**About this exercise:** Within the material below, transcribe exactly the lines from the one holding "C7: 150uF (plus" through the one holding "R14: none -> 1k (GND, VB2)", keeping both ends and skipping the rest.

**Listed records:**
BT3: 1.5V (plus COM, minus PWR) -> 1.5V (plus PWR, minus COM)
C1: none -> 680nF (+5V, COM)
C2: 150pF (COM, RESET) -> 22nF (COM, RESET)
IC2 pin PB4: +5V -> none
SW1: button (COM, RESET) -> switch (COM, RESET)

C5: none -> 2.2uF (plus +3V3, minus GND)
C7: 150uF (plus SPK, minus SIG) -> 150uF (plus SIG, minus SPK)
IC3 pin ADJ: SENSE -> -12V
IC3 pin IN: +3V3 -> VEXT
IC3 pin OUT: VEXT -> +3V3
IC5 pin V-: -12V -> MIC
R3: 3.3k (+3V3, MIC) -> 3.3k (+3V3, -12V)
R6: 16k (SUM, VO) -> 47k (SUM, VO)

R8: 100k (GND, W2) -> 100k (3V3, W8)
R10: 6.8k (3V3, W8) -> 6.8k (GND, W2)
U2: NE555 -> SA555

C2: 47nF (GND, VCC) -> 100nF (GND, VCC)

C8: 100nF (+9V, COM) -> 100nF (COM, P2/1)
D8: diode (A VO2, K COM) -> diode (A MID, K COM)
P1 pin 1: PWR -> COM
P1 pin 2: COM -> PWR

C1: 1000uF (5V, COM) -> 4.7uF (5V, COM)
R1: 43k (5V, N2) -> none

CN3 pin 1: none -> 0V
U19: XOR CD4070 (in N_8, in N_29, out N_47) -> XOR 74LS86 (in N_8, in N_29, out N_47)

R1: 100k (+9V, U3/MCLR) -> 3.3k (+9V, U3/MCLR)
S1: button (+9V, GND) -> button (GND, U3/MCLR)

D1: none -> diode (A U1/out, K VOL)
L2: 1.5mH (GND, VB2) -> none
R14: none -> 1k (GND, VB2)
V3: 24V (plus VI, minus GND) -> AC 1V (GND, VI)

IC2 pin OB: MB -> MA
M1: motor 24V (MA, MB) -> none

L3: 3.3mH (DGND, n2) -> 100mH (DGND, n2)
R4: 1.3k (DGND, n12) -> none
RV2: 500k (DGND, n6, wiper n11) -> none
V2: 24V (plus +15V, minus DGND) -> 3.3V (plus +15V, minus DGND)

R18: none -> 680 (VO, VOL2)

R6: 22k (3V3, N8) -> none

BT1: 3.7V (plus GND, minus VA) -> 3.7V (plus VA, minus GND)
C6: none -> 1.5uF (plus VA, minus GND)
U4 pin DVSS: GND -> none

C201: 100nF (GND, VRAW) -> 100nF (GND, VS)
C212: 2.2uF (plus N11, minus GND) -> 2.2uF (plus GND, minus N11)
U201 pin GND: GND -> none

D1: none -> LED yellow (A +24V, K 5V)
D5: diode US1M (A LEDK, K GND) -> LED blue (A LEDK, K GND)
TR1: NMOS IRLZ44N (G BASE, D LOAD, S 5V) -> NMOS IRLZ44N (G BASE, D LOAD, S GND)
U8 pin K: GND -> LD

**Task solution:**
C7: 150uF (plus SPK, minus SIG) -> 150uF (plus SIG, minus SPK)
IC3 pin ADJ: SENSE -> -12V
IC3 pin IN: +3V3 -> VEXT
IC3 pin OUT: VEXT -> +3V3
IC5 pin V-: -12V -> MIC
R3: 3.3k (+3V3, MIC) -> 3.3k (+3V3, -12V)
R6: 16k (SUM, VO) -> 47k (SUM, VO)

R8: 100k (GND, W2) -> 100k (3V3, W8)
R10: 6.8k (3V3, W8) -> 6.8k (GND, W2)
U2: NE555 -> SA555

C2: 47nF (GND, VCC) -> 100nF (GND, VCC)

C8: 100nF (+9V, COM) -> 100nF (COM, P2/1)
D8: diode (A VO2, K COM) -> diode (A MID, K COM)
P1 pin 1: PWR -> COM
P1 pin 2: COM -> PWR

C1: 1000uF (5V, COM) -> 4.7uF (5V, COM)
R1: 43k (5V, N2) -> none

CN3 pin 1: none -> 0V
U19: XOR CD4070 (in N_8, in N_29, out N_47) -> XOR 74LS86 (in N_8, in N_29, out N_47)

R1: 100k (+9V, U3/MCLR) -> 3.3k (+9V, U3/MCLR)
S1: button (+9V, GND) -> button (GND, U3/MCLR)

D1: none -> diode (A U1/out, K VOL)
L2: 1.5mH (GND, VB2) -> none
R14: none -> 1k (GND, VB2)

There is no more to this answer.